Data supplied Start Marker

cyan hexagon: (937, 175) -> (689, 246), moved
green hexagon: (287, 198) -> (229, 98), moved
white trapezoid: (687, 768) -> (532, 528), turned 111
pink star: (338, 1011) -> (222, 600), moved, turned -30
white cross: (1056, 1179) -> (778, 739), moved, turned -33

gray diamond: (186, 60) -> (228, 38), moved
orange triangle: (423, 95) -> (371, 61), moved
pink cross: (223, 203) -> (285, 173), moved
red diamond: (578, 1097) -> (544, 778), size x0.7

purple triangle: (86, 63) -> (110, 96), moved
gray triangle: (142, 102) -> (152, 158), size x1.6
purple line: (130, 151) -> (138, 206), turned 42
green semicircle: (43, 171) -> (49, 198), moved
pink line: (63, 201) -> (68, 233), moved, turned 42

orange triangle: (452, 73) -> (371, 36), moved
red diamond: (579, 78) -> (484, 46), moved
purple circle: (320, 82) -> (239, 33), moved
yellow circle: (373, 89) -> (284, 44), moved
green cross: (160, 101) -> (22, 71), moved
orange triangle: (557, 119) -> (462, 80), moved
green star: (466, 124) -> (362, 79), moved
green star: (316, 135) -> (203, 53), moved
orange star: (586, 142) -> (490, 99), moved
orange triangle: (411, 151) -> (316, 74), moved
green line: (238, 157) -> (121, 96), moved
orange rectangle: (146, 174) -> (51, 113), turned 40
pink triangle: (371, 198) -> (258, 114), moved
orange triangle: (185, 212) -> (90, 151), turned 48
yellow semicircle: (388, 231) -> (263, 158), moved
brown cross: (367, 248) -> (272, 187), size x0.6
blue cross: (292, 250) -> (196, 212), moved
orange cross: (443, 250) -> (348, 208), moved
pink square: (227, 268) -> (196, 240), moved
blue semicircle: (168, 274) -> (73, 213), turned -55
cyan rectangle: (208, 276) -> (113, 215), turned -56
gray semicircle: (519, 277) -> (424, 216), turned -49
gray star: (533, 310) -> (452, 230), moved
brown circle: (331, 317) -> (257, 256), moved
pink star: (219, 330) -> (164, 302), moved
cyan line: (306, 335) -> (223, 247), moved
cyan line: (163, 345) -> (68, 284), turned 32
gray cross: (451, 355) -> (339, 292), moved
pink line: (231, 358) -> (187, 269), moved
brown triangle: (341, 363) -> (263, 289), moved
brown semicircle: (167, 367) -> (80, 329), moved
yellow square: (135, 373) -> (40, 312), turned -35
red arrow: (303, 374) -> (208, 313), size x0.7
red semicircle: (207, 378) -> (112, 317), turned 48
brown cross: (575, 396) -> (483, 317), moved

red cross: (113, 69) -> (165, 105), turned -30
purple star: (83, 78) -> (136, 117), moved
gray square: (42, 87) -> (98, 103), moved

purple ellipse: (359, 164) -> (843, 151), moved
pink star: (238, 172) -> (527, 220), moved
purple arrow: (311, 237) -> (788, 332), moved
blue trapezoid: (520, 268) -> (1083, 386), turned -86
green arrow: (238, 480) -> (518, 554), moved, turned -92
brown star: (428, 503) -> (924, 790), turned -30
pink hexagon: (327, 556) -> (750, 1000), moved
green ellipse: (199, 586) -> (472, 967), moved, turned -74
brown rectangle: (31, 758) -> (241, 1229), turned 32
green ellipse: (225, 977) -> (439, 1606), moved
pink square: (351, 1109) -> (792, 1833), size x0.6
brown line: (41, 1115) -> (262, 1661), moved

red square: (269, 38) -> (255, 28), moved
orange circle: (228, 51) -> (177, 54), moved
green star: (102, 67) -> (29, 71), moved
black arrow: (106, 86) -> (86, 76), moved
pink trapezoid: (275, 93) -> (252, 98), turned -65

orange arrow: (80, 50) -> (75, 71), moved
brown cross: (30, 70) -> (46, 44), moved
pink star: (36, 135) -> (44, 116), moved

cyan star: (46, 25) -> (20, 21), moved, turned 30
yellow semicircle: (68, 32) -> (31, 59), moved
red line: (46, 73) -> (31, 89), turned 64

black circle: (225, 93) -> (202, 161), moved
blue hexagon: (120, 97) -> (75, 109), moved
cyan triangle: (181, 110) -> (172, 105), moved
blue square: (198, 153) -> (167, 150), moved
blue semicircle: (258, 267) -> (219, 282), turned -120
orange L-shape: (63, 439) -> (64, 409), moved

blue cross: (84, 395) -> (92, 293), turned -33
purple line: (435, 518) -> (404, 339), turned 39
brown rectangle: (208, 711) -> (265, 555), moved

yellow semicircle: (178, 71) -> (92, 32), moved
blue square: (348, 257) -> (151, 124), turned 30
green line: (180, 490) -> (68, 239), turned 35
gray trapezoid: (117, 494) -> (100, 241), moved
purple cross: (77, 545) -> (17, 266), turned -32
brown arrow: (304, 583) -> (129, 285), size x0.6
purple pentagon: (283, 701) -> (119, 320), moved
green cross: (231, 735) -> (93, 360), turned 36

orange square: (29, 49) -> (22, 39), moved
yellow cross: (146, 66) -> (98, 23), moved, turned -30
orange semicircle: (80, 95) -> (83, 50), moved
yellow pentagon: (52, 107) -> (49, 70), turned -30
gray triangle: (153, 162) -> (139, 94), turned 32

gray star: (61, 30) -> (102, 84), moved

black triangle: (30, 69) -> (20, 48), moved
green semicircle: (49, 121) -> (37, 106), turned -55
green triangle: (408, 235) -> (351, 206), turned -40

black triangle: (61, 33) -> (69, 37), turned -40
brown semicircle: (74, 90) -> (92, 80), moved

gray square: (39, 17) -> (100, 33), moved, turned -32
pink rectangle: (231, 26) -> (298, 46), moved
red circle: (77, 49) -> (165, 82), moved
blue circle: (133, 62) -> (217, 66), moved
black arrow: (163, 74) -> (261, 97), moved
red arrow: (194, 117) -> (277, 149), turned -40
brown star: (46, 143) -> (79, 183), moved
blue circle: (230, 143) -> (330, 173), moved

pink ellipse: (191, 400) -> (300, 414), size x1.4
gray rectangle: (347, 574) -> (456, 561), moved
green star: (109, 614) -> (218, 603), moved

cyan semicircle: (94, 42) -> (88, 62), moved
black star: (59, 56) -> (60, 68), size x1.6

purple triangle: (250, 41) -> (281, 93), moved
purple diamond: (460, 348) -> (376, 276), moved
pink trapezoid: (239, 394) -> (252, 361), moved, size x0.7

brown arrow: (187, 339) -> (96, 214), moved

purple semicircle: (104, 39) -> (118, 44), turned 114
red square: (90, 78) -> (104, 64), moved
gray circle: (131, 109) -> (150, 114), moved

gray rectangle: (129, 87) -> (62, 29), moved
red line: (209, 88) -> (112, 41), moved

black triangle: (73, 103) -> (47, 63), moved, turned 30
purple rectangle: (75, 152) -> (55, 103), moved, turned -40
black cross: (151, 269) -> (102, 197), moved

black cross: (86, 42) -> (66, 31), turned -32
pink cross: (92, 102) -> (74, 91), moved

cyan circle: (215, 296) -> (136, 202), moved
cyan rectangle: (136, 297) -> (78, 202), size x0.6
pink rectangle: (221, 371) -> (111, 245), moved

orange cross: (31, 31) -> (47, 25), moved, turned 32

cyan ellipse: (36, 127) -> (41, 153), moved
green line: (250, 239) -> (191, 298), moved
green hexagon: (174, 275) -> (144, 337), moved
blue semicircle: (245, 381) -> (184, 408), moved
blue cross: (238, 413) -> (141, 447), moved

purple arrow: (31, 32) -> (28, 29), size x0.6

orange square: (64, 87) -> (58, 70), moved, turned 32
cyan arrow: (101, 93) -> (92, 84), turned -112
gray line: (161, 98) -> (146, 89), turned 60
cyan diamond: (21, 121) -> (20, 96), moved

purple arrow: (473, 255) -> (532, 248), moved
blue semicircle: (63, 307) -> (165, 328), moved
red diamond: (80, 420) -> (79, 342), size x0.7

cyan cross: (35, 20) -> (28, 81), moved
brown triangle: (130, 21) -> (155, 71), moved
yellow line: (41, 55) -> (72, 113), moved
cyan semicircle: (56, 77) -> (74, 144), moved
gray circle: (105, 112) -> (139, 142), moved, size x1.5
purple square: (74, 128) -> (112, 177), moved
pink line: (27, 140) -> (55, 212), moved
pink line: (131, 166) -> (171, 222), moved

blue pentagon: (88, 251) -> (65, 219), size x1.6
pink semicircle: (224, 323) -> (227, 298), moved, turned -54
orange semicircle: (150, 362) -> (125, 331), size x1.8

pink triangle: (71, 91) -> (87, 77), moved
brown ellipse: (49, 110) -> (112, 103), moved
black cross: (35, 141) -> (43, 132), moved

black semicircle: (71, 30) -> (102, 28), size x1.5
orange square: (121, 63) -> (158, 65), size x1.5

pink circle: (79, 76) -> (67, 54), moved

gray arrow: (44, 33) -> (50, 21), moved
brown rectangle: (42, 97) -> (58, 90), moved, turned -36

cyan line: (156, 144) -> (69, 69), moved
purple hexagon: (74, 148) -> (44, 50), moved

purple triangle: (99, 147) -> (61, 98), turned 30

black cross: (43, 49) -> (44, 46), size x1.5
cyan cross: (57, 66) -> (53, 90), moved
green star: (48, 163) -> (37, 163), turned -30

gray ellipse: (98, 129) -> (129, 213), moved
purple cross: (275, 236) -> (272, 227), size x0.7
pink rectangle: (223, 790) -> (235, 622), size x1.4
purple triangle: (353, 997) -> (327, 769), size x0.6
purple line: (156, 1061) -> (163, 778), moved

Data supplied End Marker

◆ **What you have to do**: Among the lines of the records, copy out each one that contains the word "ellipse".

◆ **Exercise output**:
purple ellipse: (359, 164) -> (843, 151), moved
green ellipse: (199, 586) -> (472, 967), moved, turned -74
green ellipse: (225, 977) -> (439, 1606), moved
pink ellipse: (191, 400) -> (300, 414), size x1.4
cyan ellipse: (36, 127) -> (41, 153), moved
brown ellipse: (49, 110) -> (112, 103), moved
gray ellipse: (98, 129) -> (129, 213), moved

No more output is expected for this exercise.